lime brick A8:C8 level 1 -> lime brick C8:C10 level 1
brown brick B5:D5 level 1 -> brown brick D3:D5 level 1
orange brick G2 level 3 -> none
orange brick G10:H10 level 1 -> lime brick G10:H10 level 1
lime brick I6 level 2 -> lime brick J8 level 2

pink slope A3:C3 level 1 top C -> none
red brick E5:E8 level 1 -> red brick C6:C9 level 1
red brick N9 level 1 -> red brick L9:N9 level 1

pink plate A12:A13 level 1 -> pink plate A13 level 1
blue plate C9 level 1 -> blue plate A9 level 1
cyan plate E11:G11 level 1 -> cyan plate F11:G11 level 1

—————

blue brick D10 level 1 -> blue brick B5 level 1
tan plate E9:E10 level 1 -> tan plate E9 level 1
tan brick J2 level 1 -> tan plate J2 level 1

—————

Exercise description. Here the output must be the lines above from the line with "lime brick A8:C8" to the line with "cyan plate E11:G11", both included, duplicated word for word and nothing else.

Answer for the task.
lime brick A8:C8 level 1 -> lime brick C8:C10 level 1
brown brick B5:D5 level 1 -> brown brick D3:D5 level 1
orange brick G2 level 3 -> none
orange brick G10:H10 level 1 -> lime brick G10:H10 level 1
lime brick I6 level 2 -> lime brick J8 level 2

pink slope A3:C3 level 1 top C -> none
red brick E5:E8 level 1 -> red brick C6:C9 level 1
red brick N9 level 1 -> red brick L9:N9 level 1

pink plate A12:A13 level 1 -> pink plate A13 level 1
blue plate C9 level 1 -> blue plate A9 level 1
cyan plate E11:G11 level 1 -> cyan plate F11:G11 level 1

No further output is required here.